◆ **What the task requires**
Filter these records by the string "down", copying each line that holds it.

◆ **Material provided**
"""

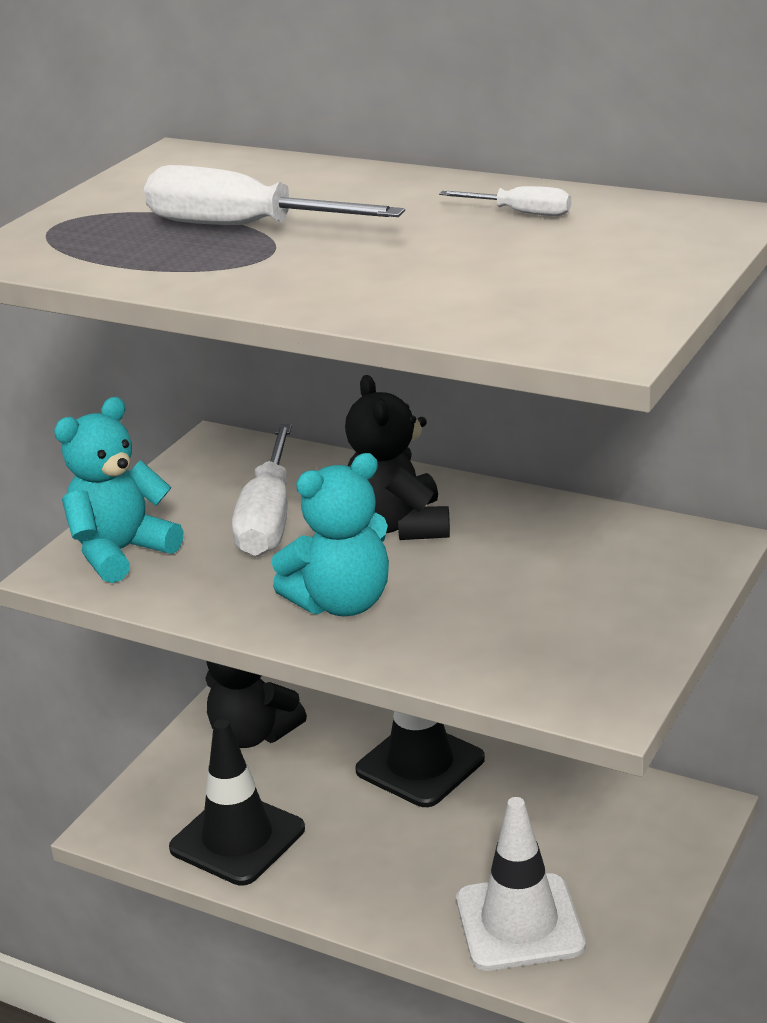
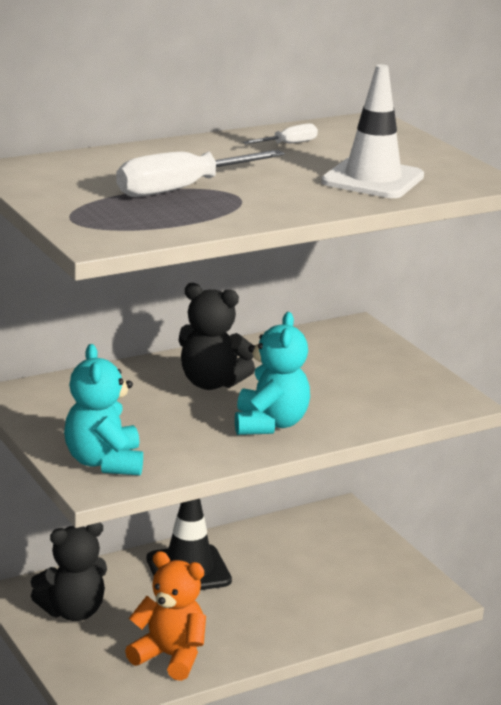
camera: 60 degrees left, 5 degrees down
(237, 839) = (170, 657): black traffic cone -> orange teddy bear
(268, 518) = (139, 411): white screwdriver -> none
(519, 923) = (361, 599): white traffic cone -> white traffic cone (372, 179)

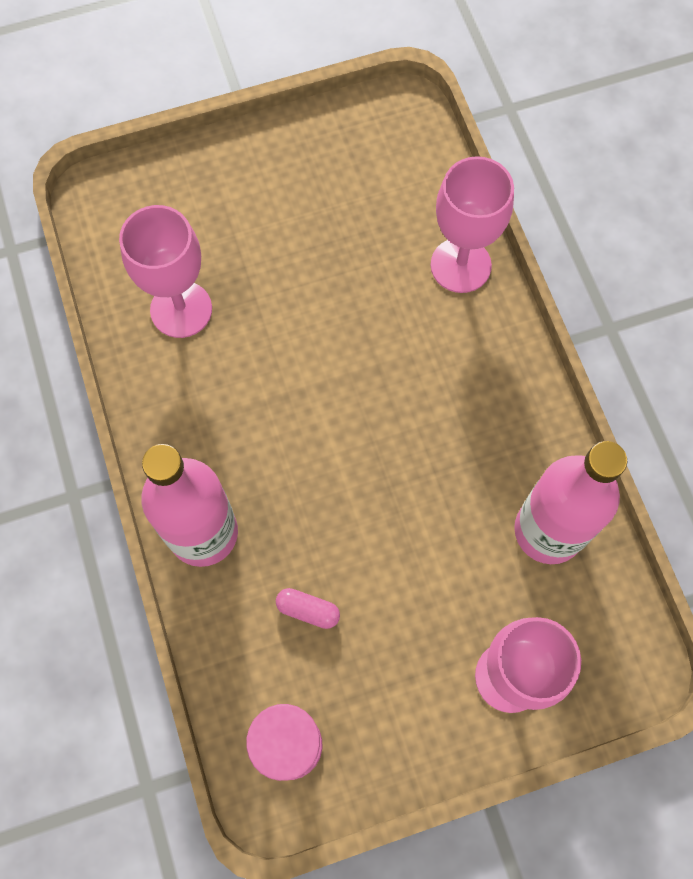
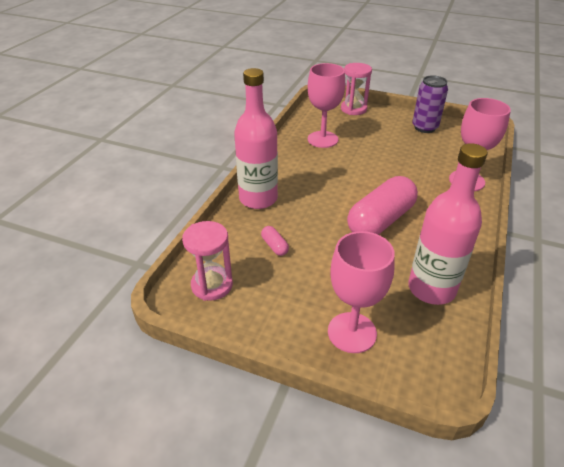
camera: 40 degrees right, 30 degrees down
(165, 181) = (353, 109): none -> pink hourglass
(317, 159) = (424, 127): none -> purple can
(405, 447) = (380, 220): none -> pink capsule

"""
"""

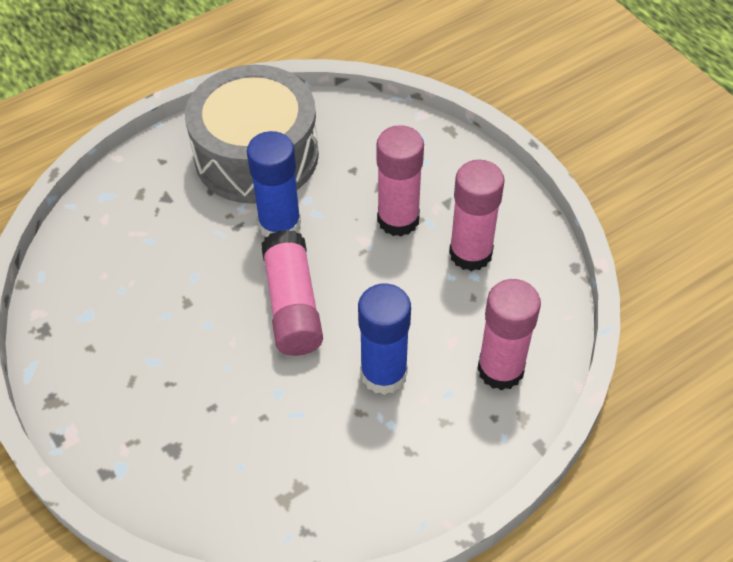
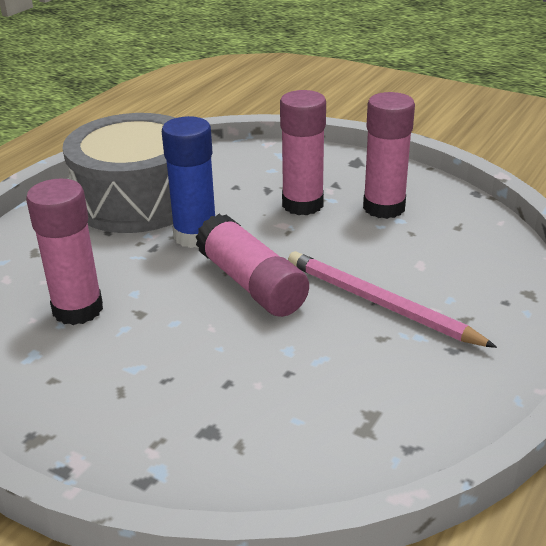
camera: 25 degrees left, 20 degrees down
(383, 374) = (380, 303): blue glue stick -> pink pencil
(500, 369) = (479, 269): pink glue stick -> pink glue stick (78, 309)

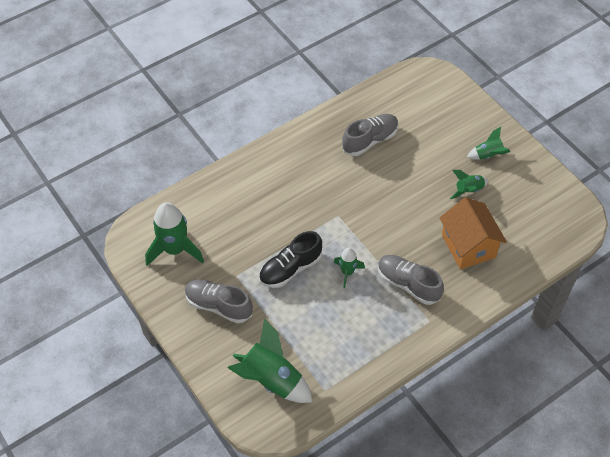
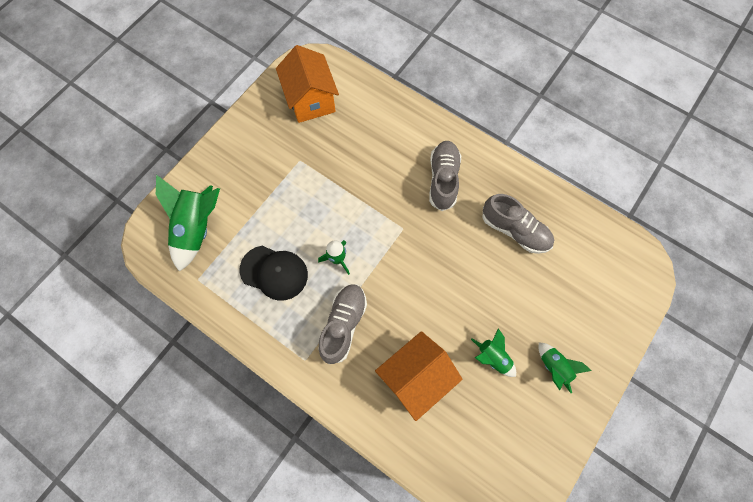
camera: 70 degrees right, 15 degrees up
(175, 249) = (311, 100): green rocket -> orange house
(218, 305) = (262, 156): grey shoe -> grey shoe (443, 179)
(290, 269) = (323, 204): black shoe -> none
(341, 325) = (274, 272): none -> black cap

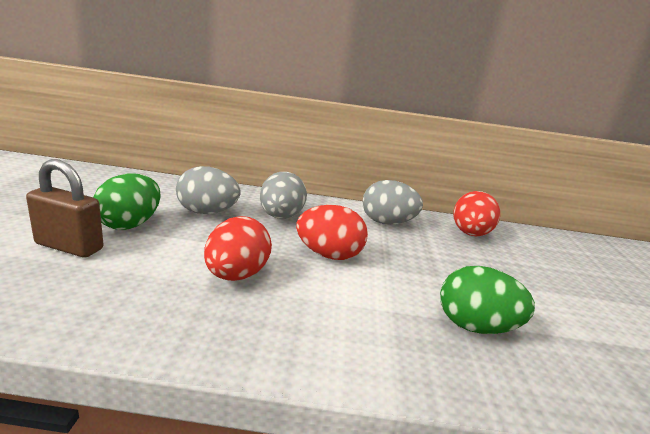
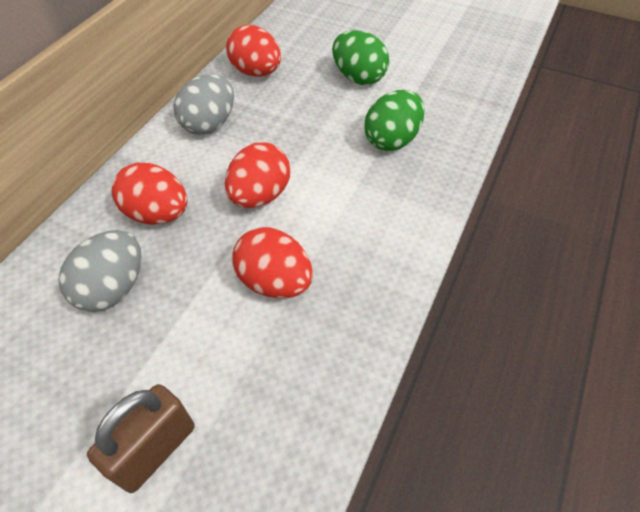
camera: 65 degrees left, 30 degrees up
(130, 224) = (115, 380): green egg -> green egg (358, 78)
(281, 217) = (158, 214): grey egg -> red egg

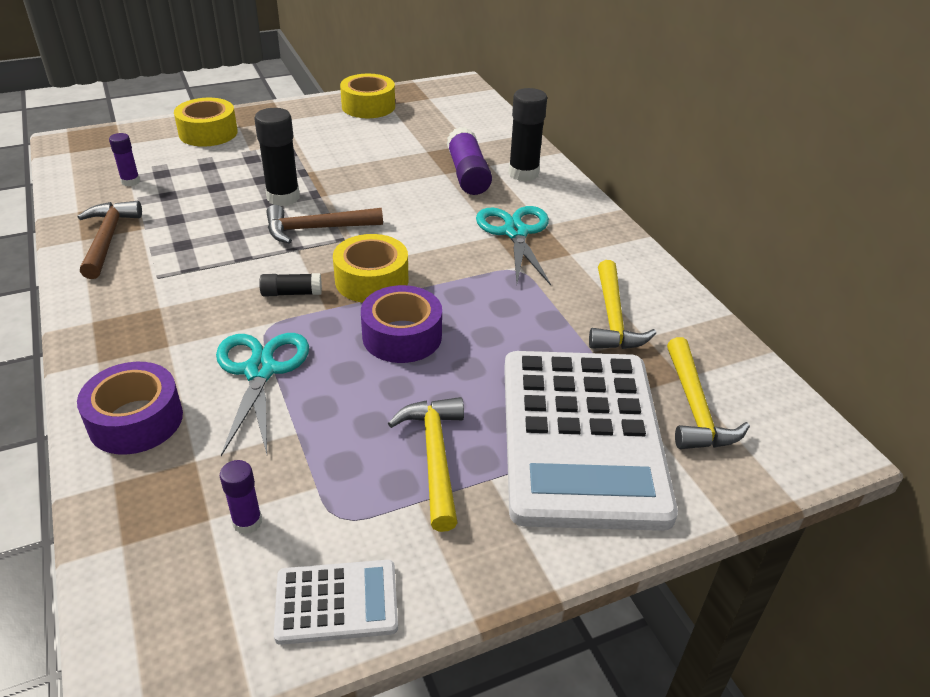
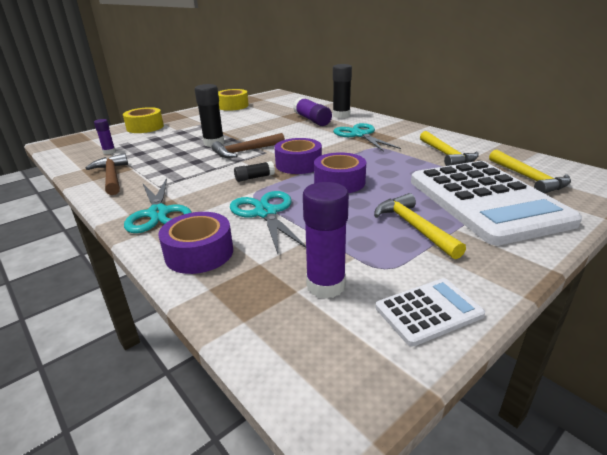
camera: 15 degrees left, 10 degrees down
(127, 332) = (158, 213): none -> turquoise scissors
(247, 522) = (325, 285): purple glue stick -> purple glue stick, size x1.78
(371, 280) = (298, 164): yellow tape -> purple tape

"""

◆ **Output of the task**
camera: 60 degrees left, 5 degrees down
camera: 40 degrees right, 30 degrees down
camera: 25 degrees left, 20 degrees down
camera: 15 degrees left, 10 degrees down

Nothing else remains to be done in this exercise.